> [Extracted material]
————
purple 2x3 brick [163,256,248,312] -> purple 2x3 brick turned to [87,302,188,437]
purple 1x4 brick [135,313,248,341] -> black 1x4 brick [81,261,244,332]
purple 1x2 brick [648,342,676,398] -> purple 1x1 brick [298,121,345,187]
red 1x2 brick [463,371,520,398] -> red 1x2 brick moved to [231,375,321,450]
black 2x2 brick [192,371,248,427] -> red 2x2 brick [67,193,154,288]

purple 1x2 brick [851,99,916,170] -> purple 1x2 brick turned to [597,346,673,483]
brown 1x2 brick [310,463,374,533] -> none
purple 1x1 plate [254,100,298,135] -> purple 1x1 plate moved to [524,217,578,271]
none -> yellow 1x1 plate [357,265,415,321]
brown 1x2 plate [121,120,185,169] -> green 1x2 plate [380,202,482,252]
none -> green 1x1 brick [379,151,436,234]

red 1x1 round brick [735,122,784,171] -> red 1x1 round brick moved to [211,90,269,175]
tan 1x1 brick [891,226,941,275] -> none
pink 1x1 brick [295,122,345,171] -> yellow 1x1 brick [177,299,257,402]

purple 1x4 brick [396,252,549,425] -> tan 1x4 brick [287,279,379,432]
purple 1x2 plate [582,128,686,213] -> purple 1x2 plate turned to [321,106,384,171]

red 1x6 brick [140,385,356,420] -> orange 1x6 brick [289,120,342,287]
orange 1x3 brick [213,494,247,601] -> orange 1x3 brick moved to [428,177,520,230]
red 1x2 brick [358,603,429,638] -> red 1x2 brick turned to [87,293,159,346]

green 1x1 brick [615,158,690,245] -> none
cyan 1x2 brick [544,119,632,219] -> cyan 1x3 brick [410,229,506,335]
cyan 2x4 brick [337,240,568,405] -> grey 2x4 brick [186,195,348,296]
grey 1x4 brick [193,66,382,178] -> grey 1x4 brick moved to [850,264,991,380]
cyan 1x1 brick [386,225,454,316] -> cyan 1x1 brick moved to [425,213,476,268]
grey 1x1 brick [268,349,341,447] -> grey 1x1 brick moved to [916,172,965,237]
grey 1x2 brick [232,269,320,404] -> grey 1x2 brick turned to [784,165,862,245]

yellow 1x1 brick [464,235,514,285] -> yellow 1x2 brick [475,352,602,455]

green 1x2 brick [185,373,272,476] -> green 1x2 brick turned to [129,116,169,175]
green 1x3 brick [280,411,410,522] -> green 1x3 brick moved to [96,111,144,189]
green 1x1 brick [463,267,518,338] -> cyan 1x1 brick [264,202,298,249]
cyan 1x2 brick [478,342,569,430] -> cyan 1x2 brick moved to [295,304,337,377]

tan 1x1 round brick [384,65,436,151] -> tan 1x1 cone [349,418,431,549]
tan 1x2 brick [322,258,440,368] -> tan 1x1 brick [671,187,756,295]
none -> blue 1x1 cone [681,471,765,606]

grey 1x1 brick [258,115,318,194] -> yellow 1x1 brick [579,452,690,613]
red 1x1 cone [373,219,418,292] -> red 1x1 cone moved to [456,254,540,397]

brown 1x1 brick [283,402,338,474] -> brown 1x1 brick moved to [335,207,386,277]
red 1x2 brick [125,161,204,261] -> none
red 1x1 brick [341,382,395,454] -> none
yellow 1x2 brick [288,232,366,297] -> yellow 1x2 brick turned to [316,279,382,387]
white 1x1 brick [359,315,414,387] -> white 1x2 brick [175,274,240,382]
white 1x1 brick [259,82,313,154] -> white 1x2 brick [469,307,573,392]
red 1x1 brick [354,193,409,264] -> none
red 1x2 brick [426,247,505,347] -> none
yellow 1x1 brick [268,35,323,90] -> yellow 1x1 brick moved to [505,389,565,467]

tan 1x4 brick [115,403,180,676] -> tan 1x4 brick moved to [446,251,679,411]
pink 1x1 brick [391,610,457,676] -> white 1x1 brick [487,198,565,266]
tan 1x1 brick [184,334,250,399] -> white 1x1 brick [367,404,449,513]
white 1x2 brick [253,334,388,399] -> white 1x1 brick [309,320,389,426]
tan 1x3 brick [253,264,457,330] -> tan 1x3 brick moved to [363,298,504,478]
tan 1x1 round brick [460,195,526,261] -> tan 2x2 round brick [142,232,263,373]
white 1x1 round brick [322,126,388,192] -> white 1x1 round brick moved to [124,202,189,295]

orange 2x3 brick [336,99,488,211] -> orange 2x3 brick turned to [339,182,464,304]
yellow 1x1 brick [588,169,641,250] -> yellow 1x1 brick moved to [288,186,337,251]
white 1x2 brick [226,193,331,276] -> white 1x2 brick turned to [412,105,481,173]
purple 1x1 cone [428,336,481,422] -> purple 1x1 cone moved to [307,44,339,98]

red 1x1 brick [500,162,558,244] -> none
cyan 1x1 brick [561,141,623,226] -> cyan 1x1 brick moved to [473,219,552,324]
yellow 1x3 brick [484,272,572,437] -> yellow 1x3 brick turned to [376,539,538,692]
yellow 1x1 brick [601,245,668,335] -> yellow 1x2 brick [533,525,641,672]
————
> [Your goal]
Read through the entries, then copy every line where the string "plate" is found.

> [Written response]
purple 1x1 plate [254,100,298,135] -> purple 1x1 plate moved to [524,217,578,271]
none -> yellow 1x1 plate [357,265,415,321]
brown 1x2 plate [121,120,185,169] -> green 1x2 plate [380,202,482,252]
purple 1x2 plate [582,128,686,213] -> purple 1x2 plate turned to [321,106,384,171]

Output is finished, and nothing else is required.